What you should do:
Reproduce the data below in full and exclude every picture.

------------------------------------

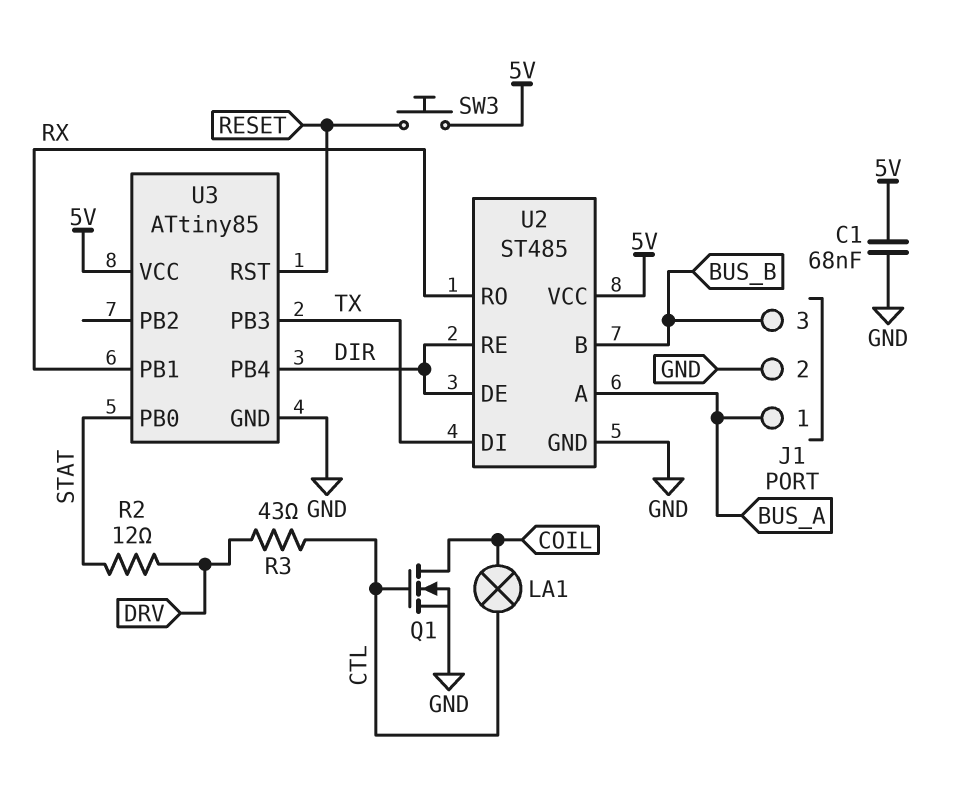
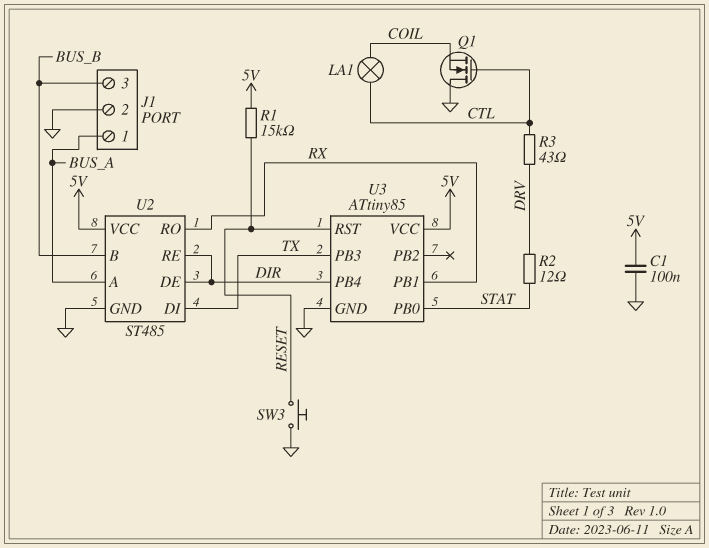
C1: 68nF (5V, GND) -> 100nF (5V, GND)
Q1: NMOS (G CTL, D COIL, S GND) -> NMOS (G CTL, D GND, S COIL)
R1: none -> 15k (5V, RESET)
SW3: button (5V, RESET) -> button (GND, RESET)

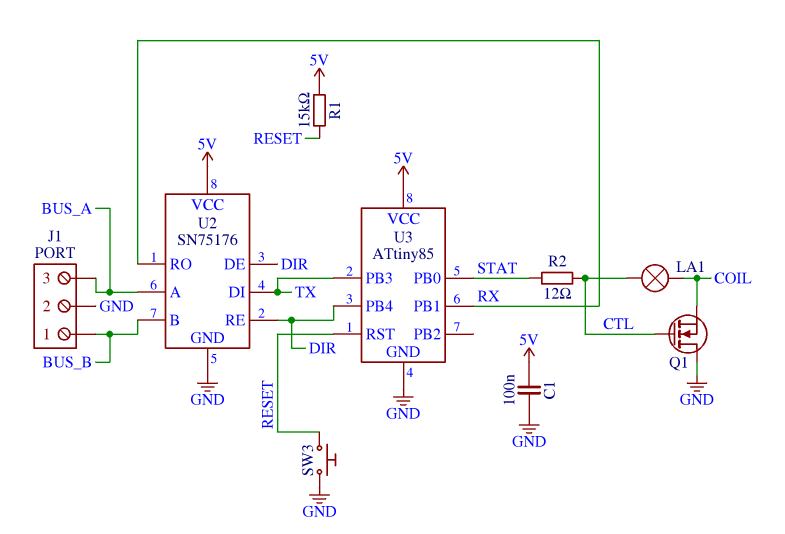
J1 pin 1: BUS_A -> BUS_B
J1 pin 3: BUS_B -> BUS_A
R2: 12 (DRV, STAT) -> 12 (CTL, STAT)
R3: 43 (CTL, DRV) -> none
U2: ST485 -> SN75176

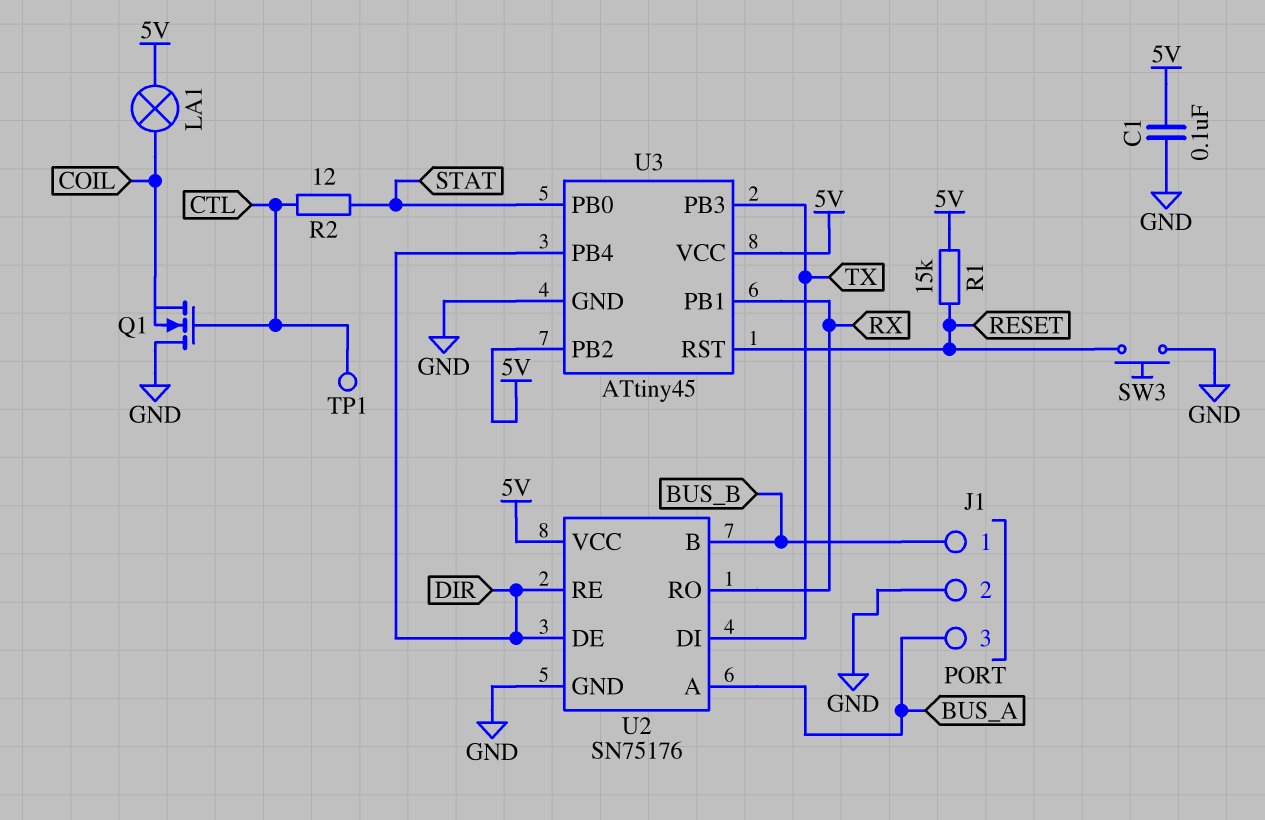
LA1: lamp (COIL, CTL) -> lamp (5V, COIL)
TP1: none -> test point (CTL)
U3: ATtiny85 -> ATtiny45
U3 pin PB2: none -> 5V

------------------------------------

Result of the exercise:
C1: 68nF (5V, GND) -> 100nF (5V, GND)
Q1: NMOS (G CTL, D COIL, S GND) -> NMOS (G CTL, D GND, S COIL)
R1: none -> 15k (5V, RESET)
SW3: button (5V, RESET) -> button (GND, RESET)

J1 pin 1: BUS_A -> BUS_B
J1 pin 3: BUS_B -> BUS_A
R2: 12 (DRV, STAT) -> 12 (CTL, STAT)
R3: 43 (CTL, DRV) -> none
U2: ST485 -> SN75176

LA1: lamp (COIL, CTL) -> lamp (5V, COIL)
TP1: none -> test point (CTL)
U3: ATtiny85 -> ATtiny45
U3 pin PB2: none -> 5V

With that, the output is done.